--- MATERIALS PROVIDED Enclosed Below ---

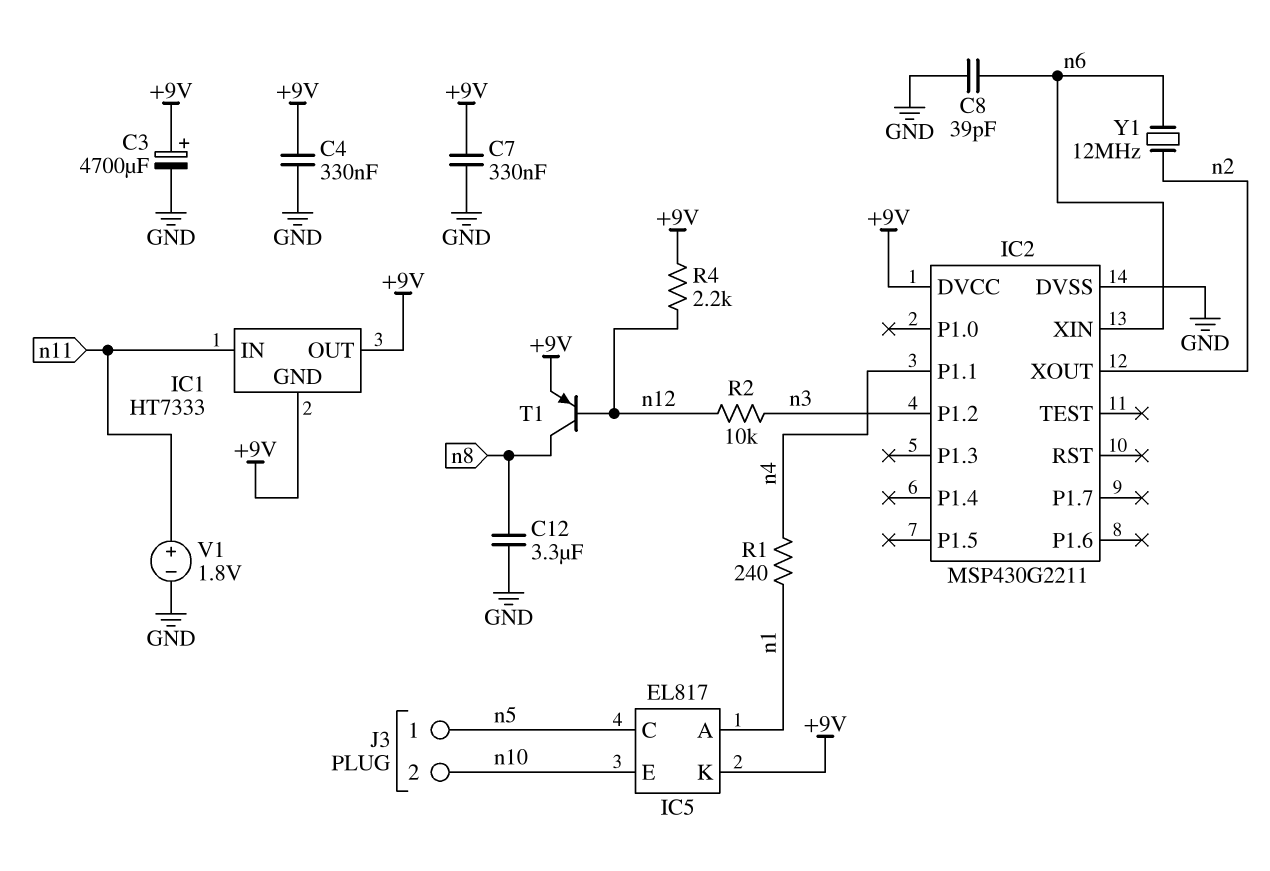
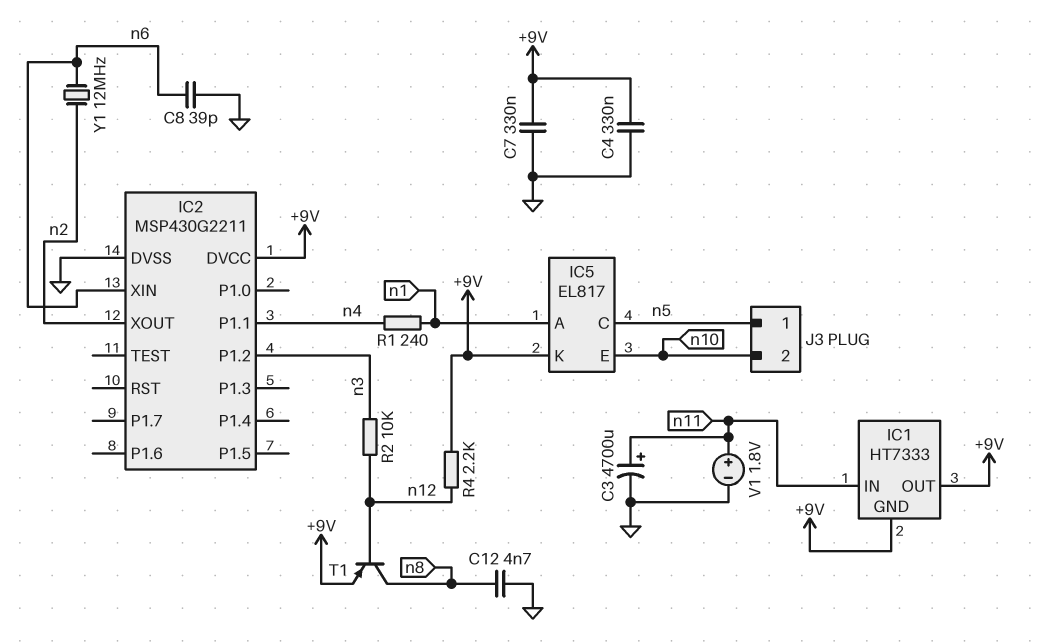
C3: 4700uF (plus +9V, minus GND) -> 4700uF (plus n11, minus GND)
C12: 3.3uF (GND, n8) -> 4.7nF (GND, n8)

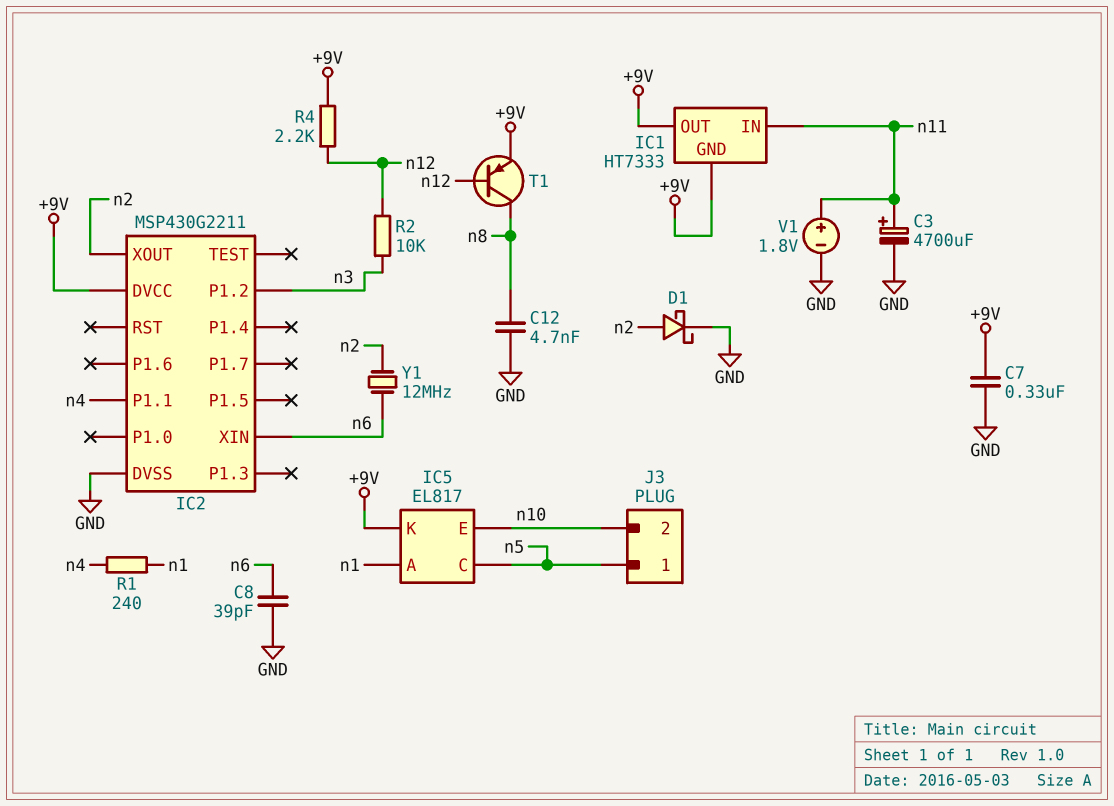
C4: 330nF (+9V, GND) -> none
D1: none -> schottky (A n2, K GND)

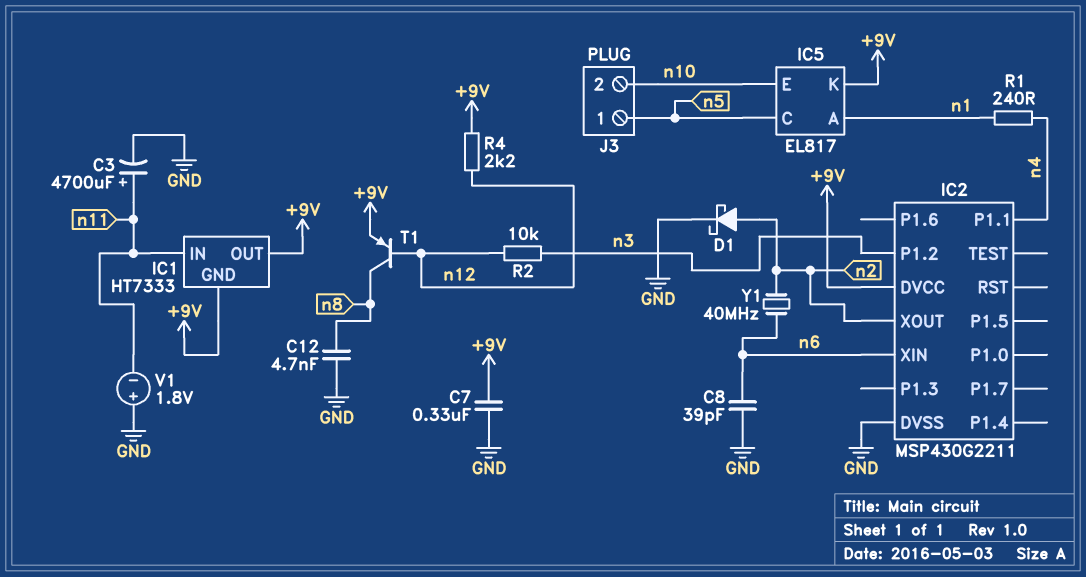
V1: 1.8V (plus n11, minus GND) -> 1.8V (plus GND, minus n11)
Y1: 12MHz (n2, n6) -> 40MHz (n2, n6)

--- End of Enclosed MATERIALS PROVIDED ---

**PROBLEM DESCRIPTION:**
Repeat only the lines from the one holding "D1: none -> schottky (A n2, K GND)" through the last line of the data, inclusive. Keep the pictures out.

**ANSWER SPACE:**
D1: none -> schottky (A n2, K GND)

V1: 1.8V (plus n11, minus GND) -> 1.8V (plus GND, minus n11)
Y1: 12MHz (n2, n6) -> 40MHz (n2, n6)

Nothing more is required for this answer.